◆ Data to process

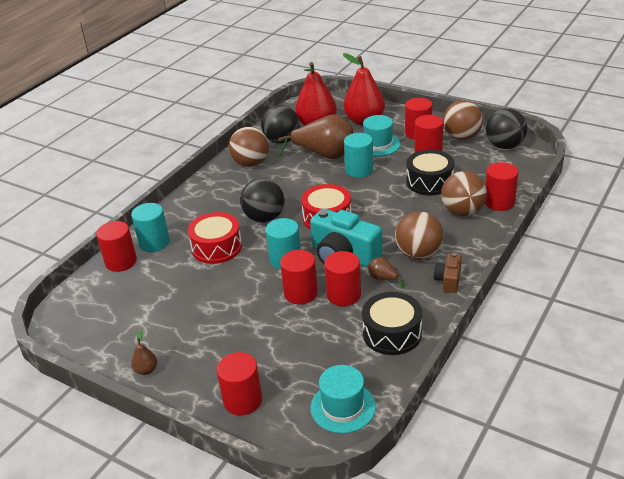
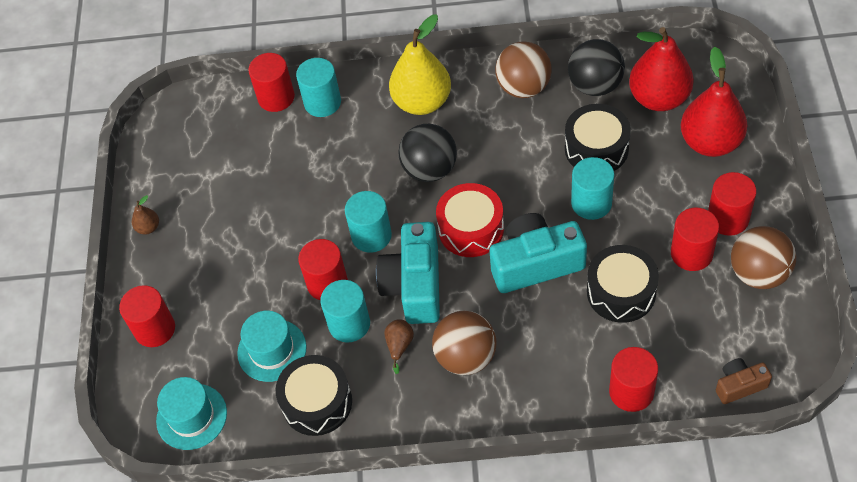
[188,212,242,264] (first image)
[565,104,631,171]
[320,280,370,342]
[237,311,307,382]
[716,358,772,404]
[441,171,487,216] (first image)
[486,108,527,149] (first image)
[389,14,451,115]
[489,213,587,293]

--

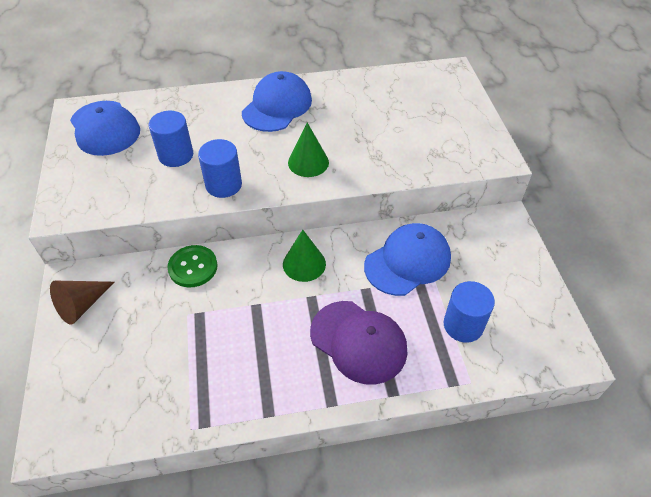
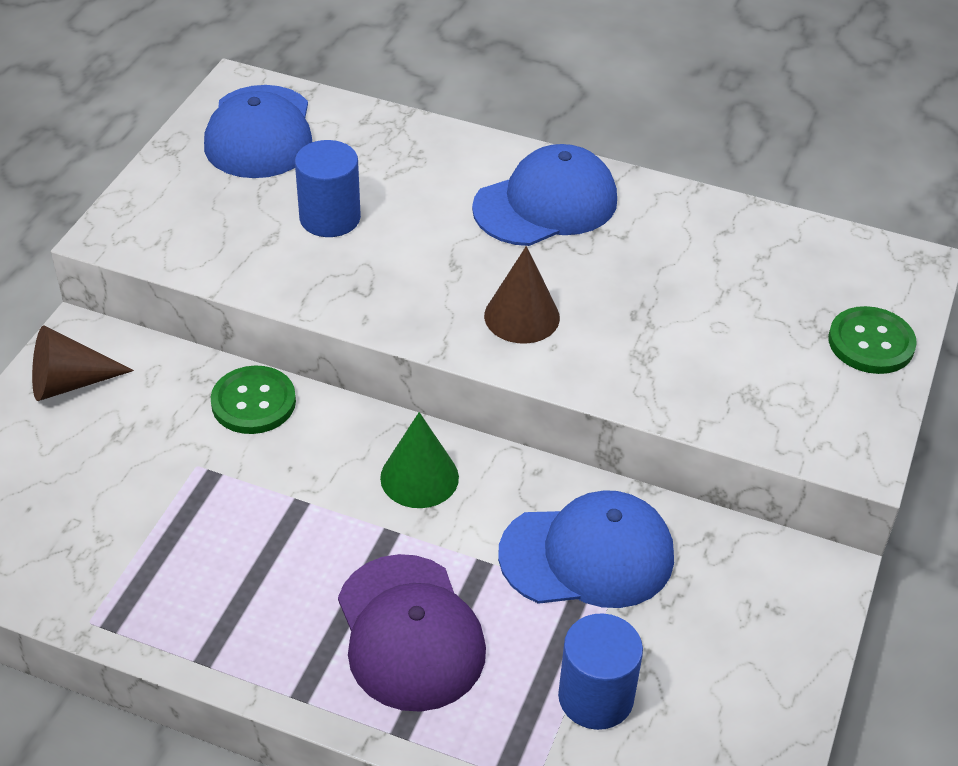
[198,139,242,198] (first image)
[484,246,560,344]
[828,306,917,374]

* * *

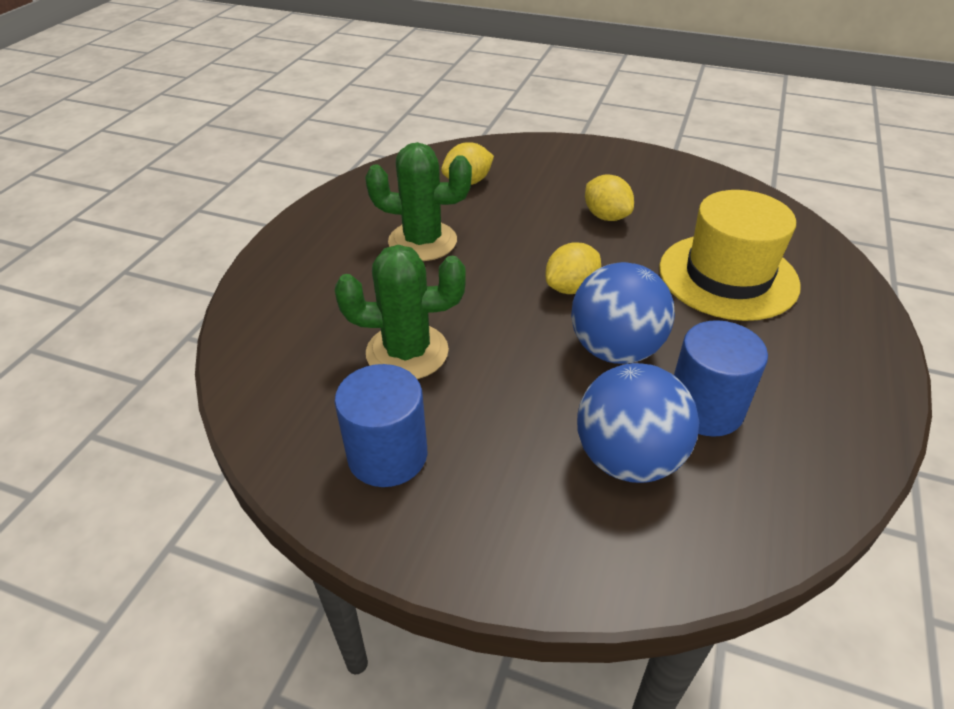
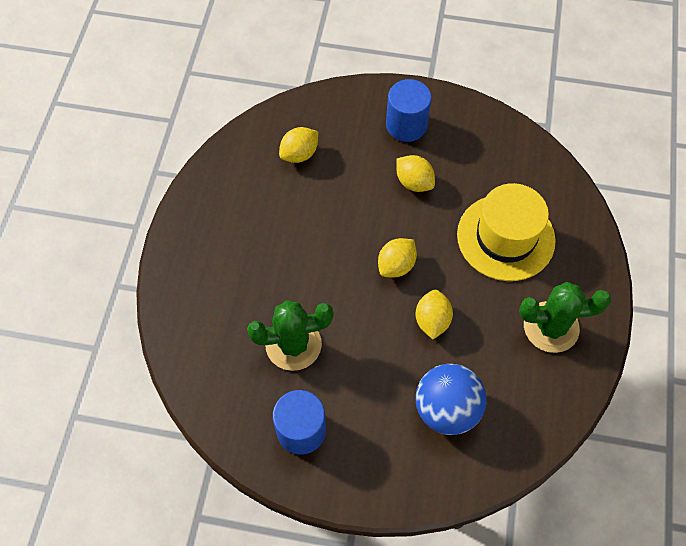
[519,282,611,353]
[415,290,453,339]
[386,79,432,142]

◆ Your goal
For the word "image", count the lines of the records that contain it and give only the number.

◆ Reply to the task
4